ABOUT THIS EXERCISE →
Nothing but an exact repetition of the entries should appear in the answer.

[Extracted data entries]
──────────────────────────────
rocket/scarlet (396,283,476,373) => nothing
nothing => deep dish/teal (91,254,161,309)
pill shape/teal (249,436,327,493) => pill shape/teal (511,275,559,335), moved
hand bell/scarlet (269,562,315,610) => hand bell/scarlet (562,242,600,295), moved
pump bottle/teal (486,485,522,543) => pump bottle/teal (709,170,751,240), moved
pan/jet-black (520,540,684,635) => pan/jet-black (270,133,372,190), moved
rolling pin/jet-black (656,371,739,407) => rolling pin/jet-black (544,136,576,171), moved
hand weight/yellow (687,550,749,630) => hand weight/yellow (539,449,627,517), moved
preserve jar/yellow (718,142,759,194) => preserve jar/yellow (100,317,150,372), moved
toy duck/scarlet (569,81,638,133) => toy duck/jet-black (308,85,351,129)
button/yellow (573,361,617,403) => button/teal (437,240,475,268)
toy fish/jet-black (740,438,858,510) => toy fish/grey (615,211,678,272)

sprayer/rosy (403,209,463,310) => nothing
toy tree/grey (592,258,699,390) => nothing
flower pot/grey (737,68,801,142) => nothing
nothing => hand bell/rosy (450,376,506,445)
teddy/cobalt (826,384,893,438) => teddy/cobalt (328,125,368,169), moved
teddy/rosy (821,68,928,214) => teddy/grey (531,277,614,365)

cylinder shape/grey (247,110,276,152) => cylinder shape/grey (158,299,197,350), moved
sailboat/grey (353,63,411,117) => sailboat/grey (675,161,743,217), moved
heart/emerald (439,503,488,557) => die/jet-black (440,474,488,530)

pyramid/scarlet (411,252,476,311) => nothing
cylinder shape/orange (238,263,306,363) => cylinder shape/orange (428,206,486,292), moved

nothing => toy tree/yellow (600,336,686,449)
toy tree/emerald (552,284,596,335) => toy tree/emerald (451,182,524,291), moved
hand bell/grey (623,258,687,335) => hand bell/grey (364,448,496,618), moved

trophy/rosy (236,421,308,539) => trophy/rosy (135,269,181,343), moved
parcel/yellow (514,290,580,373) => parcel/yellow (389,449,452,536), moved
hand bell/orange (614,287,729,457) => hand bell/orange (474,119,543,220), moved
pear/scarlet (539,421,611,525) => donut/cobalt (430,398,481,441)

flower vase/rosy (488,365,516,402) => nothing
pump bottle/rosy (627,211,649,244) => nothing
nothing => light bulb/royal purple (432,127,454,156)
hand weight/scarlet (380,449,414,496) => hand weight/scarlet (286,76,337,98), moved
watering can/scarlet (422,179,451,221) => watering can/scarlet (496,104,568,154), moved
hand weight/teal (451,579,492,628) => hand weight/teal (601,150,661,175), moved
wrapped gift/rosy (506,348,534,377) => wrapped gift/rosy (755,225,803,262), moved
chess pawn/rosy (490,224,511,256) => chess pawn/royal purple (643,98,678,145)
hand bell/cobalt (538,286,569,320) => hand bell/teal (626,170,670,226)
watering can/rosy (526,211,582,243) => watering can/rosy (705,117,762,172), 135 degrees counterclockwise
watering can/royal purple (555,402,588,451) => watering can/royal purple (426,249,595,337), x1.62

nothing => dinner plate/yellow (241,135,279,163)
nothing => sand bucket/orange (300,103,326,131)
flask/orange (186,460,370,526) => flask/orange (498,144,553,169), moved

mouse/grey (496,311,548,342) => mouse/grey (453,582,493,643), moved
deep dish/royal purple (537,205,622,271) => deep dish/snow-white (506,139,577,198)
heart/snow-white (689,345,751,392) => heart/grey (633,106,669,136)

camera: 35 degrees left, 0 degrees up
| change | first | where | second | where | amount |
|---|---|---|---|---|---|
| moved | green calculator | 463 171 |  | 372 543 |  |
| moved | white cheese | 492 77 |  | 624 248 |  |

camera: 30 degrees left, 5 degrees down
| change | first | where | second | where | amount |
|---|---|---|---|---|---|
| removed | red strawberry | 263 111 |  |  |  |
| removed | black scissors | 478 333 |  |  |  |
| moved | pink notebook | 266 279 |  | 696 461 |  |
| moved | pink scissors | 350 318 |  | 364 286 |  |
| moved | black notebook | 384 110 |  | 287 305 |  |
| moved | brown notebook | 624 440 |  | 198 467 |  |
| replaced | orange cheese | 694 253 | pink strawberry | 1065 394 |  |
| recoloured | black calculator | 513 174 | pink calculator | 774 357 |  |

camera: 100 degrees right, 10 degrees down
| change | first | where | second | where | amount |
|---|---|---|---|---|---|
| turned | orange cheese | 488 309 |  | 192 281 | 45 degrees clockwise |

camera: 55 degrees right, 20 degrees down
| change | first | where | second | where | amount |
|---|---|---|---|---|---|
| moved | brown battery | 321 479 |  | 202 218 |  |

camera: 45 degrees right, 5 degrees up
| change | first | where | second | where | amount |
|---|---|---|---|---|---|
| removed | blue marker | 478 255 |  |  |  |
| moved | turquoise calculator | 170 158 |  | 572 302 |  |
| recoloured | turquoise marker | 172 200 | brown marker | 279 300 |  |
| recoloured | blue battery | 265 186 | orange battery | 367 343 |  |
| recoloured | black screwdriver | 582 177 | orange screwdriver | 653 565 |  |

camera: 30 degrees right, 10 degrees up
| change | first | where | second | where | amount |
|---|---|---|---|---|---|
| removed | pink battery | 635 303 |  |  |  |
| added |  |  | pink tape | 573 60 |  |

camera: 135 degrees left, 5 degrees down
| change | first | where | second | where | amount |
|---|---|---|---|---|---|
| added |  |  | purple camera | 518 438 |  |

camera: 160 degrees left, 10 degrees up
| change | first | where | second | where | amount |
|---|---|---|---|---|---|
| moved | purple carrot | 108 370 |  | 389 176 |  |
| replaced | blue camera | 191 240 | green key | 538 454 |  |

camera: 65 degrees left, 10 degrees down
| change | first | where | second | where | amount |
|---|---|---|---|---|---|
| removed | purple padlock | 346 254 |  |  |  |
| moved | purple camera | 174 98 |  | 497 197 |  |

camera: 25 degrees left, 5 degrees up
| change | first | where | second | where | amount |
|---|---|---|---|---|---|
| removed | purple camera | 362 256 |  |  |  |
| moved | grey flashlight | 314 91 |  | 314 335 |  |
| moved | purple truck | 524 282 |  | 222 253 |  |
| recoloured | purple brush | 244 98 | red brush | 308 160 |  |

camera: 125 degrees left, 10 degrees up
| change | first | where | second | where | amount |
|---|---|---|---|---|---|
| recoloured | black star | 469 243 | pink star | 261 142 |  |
──────────────────────────────
SOLUTION →
rocket/scarlet (396,283,476,373) => nothing
nothing => deep dish/teal (91,254,161,309)
pill shape/teal (249,436,327,493) => pill shape/teal (511,275,559,335), moved
hand bell/scarlet (269,562,315,610) => hand bell/scarlet (562,242,600,295), moved
pump bottle/teal (486,485,522,543) => pump bottle/teal (709,170,751,240), moved
pan/jet-black (520,540,684,635) => pan/jet-black (270,133,372,190), moved
rolling pin/jet-black (656,371,739,407) => rolling pin/jet-black (544,136,576,171), moved
hand weight/yellow (687,550,749,630) => hand weight/yellow (539,449,627,517), moved
preserve jar/yellow (718,142,759,194) => preserve jar/yellow (100,317,150,372), moved
toy duck/scarlet (569,81,638,133) => toy duck/jet-black (308,85,351,129)
button/yellow (573,361,617,403) => button/teal (437,240,475,268)
toy fish/jet-black (740,438,858,510) => toy fish/grey (615,211,678,272)

sprayer/rosy (403,209,463,310) => nothing
toy tree/grey (592,258,699,390) => nothing
flower pot/grey (737,68,801,142) => nothing
nothing => hand bell/rosy (450,376,506,445)
teddy/cobalt (826,384,893,438) => teddy/cobalt (328,125,368,169), moved
teddy/rosy (821,68,928,214) => teddy/grey (531,277,614,365)

cylinder shape/grey (247,110,276,152) => cylinder shape/grey (158,299,197,350), moved
sailboat/grey (353,63,411,117) => sailboat/grey (675,161,743,217), moved
heart/emerald (439,503,488,557) => die/jet-black (440,474,488,530)

pyramid/scarlet (411,252,476,311) => nothing
cylinder shape/orange (238,263,306,363) => cylinder shape/orange (428,206,486,292), moved

nothing => toy tree/yellow (600,336,686,449)
toy tree/emerald (552,284,596,335) => toy tree/emerald (451,182,524,291), moved
hand bell/grey (623,258,687,335) => hand bell/grey (364,448,496,618), moved

trophy/rosy (236,421,308,539) => trophy/rosy (135,269,181,343), moved
parcel/yellow (514,290,580,373) => parcel/yellow (389,449,452,536), moved
hand bell/orange (614,287,729,457) => hand bell/orange (474,119,543,220), moved
pear/scarlet (539,421,611,525) => donut/cobalt (430,398,481,441)

flower vase/rosy (488,365,516,402) => nothing
pump bottle/rosy (627,211,649,244) => nothing
nothing => light bulb/royal purple (432,127,454,156)
hand weight/scarlet (380,449,414,496) => hand weight/scarlet (286,76,337,98), moved
watering can/scarlet (422,179,451,221) => watering can/scarlet (496,104,568,154), moved
hand weight/teal (451,579,492,628) => hand weight/teal (601,150,661,175), moved
wrapped gift/rosy (506,348,534,377) => wrapped gift/rosy (755,225,803,262), moved
chess pawn/rosy (490,224,511,256) => chess pawn/royal purple (643,98,678,145)
hand bell/cobalt (538,286,569,320) => hand bell/teal (626,170,670,226)
watering can/rosy (526,211,582,243) => watering can/rosy (705,117,762,172), 135 degrees counterclockwise
watering can/royal purple (555,402,588,451) => watering can/royal purple (426,249,595,337), x1.62

nothing => dinner plate/yellow (241,135,279,163)
nothing => sand bucket/orange (300,103,326,131)
flask/orange (186,460,370,526) => flask/orange (498,144,553,169), moved

mouse/grey (496,311,548,342) => mouse/grey (453,582,493,643), moved
deep dish/royal purple (537,205,622,271) => deep dish/snow-white (506,139,577,198)
heart/snow-white (689,345,751,392) => heart/grey (633,106,669,136)

camera: 35 degrees left, 0 degrees up
| change | first | where | second | where | amount |
|---|---|---|---|---|---|
| moved | green calculator | 463 171 |  | 372 543 |  |
| moved | white cheese | 492 77 |  | 624 248 |  |

camera: 30 degrees left, 5 degrees down
| change | first | where | second | where | amount |
|---|---|---|---|---|---|
| removed | red strawberry | 263 111 |  |  |  |
| removed | black scissors | 478 333 |  |  |  |
| moved | pink notebook | 266 279 |  | 696 461 |  |
| moved | pink scissors | 350 318 |  | 364 286 |  |
| moved | black notebook | 384 110 |  | 287 305 |  |
| moved | brown notebook | 624 440 |  | 198 467 |  |
| replaced | orange cheese | 694 253 | pink strawberry | 1065 394 |  |
| recoloured | black calculator | 513 174 | pink calculator | 774 357 |  |

camera: 100 degrees right, 10 degrees down
| change | first | where | second | where | amount |
|---|---|---|---|---|---|
| turned | orange cheese | 488 309 |  | 192 281 | 45 degrees clockwise |

camera: 55 degrees right, 20 degrees down
| change | first | where | second | where | amount |
|---|---|---|---|---|---|
| moved | brown battery | 321 479 |  | 202 218 |  |

camera: 45 degrees right, 5 degrees up
| change | first | where | second | where | amount |
|---|---|---|---|---|---|
| removed | blue marker | 478 255 |  |  |  |
| moved | turquoise calculator | 170 158 |  | 572 302 |  |
| recoloured | turquoise marker | 172 200 | brown marker | 279 300 |  |
| recoloured | blue battery | 265 186 | orange battery | 367 343 |  |
| recoloured | black screwdriver | 582 177 | orange screwdriver | 653 565 |  |

camera: 30 degrees right, 10 degrees up
| change | first | where | second | where | amount |
|---|---|---|---|---|---|
| removed | pink battery | 635 303 |  |  |  |
| added |  |  | pink tape | 573 60 |  |

camera: 135 degrees left, 5 degrees down
| change | first | where | second | where | amount |
|---|---|---|---|---|---|
| added |  |  | purple camera | 518 438 |  |

camera: 160 degrees left, 10 degrees up
| change | first | where | second | where | amount |
|---|---|---|---|---|---|
| moved | purple carrot | 108 370 |  | 389 176 |  |
| replaced | blue camera | 191 240 | green key | 538 454 |  |

camera: 65 degrees left, 10 degrees down
| change | first | where | second | where | amount |
|---|---|---|---|---|---|
| removed | purple padlock | 346 254 |  |  |  |
| moved | purple camera | 174 98 |  | 497 197 |  |

camera: 25 degrees left, 5 degrees up
| change | first | where | second | where | amount |
|---|---|---|---|---|---|
| removed | purple camera | 362 256 |  |  |  |
| moved | grey flashlight | 314 91 |  | 314 335 |  |
| moved | purple truck | 524 282 |  | 222 253 |  |
| recoloured | purple brush | 244 98 | red brush | 308 160 |  |

camera: 125 degrees left, 10 degrees up
| change | first | where | second | where | amount |
|---|---|---|---|---|---|
| recoloured | black star | 469 243 | pink star | 261 142 |  |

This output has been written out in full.